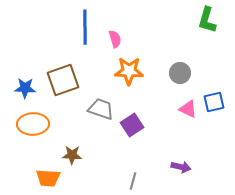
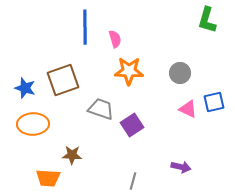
blue star: rotated 15 degrees clockwise
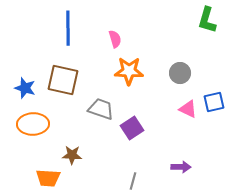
blue line: moved 17 px left, 1 px down
brown square: rotated 32 degrees clockwise
purple square: moved 3 px down
purple arrow: rotated 12 degrees counterclockwise
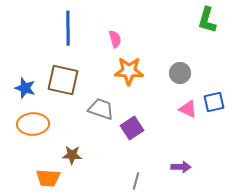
gray line: moved 3 px right
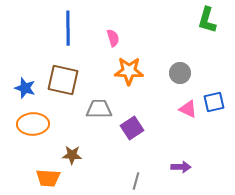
pink semicircle: moved 2 px left, 1 px up
gray trapezoid: moved 2 px left; rotated 20 degrees counterclockwise
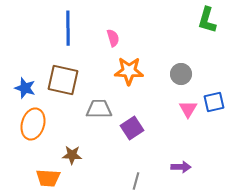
gray circle: moved 1 px right, 1 px down
pink triangle: rotated 36 degrees clockwise
orange ellipse: rotated 72 degrees counterclockwise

## Do this
Reproduce every line above word for word, leaving out the pictures.

## Answer in full
blue star: rotated 15 degrees clockwise
blue line: moved 17 px left, 1 px down
brown square: rotated 32 degrees clockwise
purple square: moved 3 px down
purple arrow: rotated 12 degrees counterclockwise
gray line: moved 3 px right
pink semicircle: moved 2 px left, 1 px up
gray trapezoid: moved 2 px left; rotated 20 degrees counterclockwise
gray circle: moved 1 px right, 1 px down
pink triangle: rotated 36 degrees clockwise
orange ellipse: rotated 72 degrees counterclockwise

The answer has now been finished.